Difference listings
****************

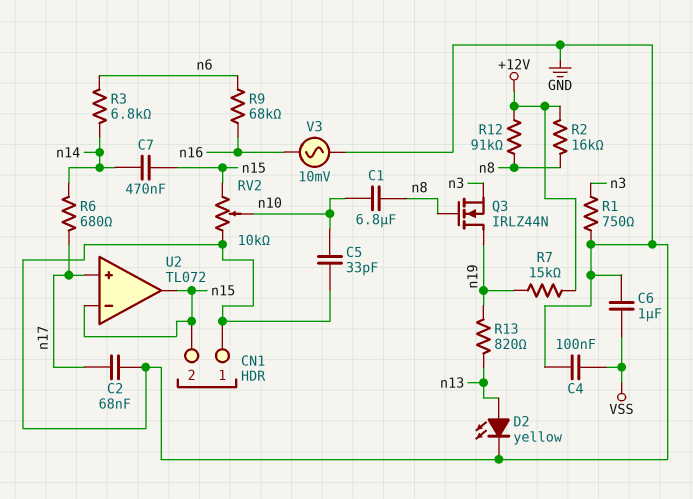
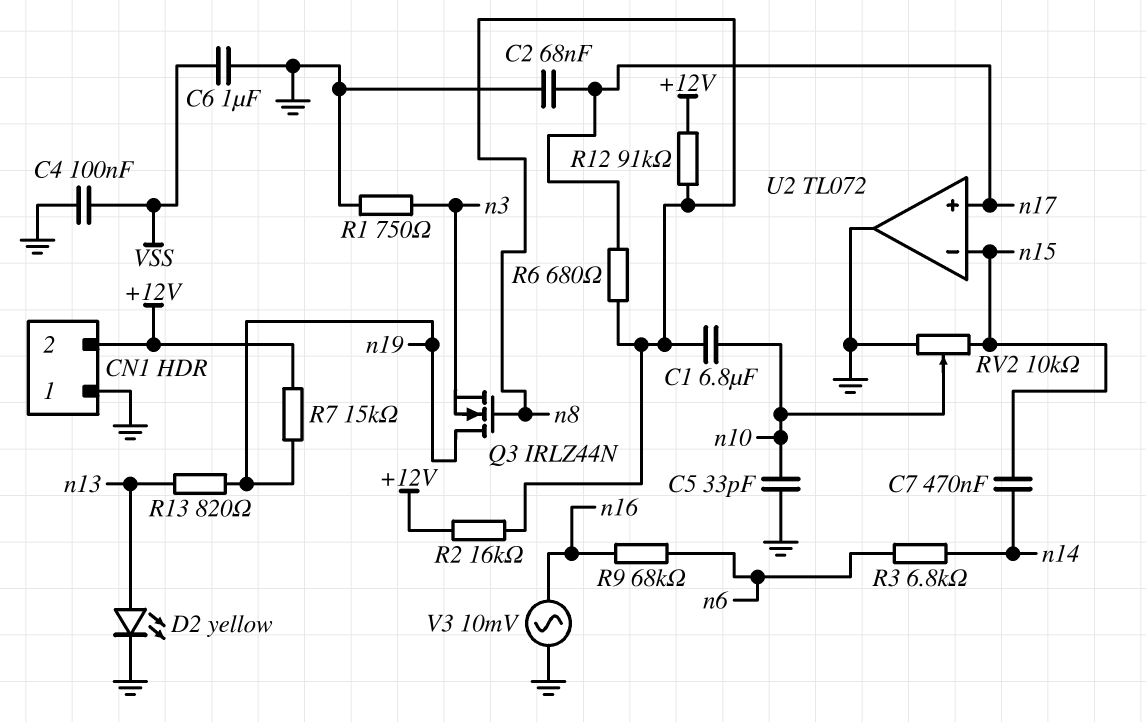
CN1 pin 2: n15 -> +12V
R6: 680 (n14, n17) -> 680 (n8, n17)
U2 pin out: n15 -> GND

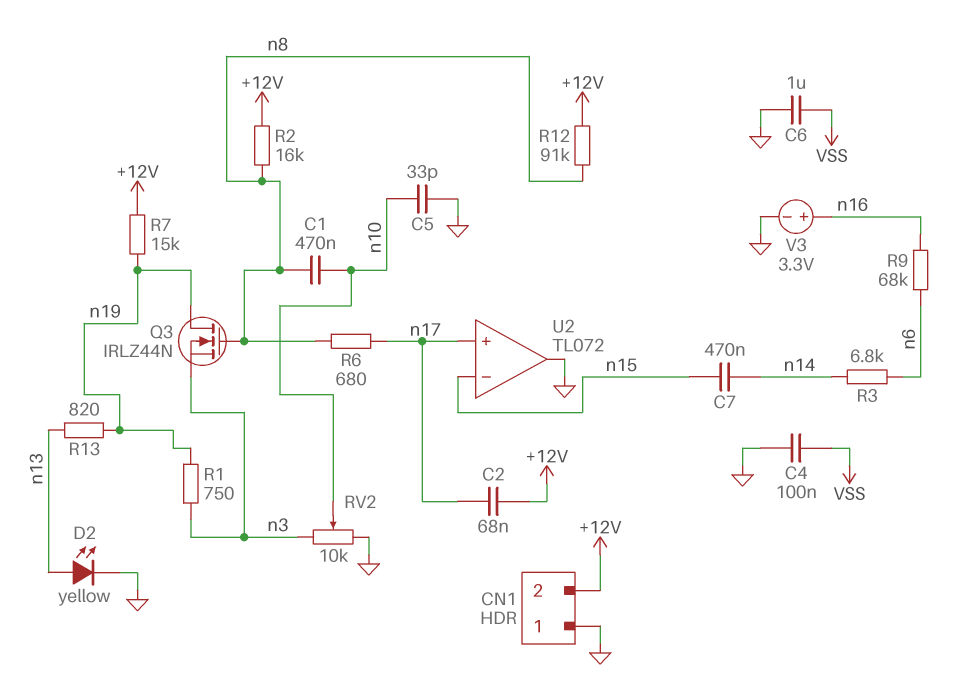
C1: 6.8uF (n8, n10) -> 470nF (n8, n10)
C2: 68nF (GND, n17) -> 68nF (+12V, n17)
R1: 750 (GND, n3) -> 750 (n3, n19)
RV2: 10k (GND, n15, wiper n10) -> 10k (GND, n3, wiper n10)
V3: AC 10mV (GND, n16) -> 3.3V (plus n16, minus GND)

****************

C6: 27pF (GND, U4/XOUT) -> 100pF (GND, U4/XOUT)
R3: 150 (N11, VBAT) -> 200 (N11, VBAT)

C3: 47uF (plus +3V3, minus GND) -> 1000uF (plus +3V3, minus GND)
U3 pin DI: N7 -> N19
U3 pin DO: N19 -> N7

****************

Work required
Give the exact lines, and only those, from the line containing "C2: 68nF (GND, n17) -> 68nF (+12V, n17)" through the line containing "V3: AC 10mV" in the entries above.

Result of the task
C2: 68nF (GND, n17) -> 68nF (+12V, n17)
R1: 750 (GND, n3) -> 750 (n3, n19)
RV2: 10k (GND, n15, wiper n10) -> 10k (GND, n3, wiper n10)
V3: AC 10mV (GND, n16) -> 3.3V (plus n16, minus GND)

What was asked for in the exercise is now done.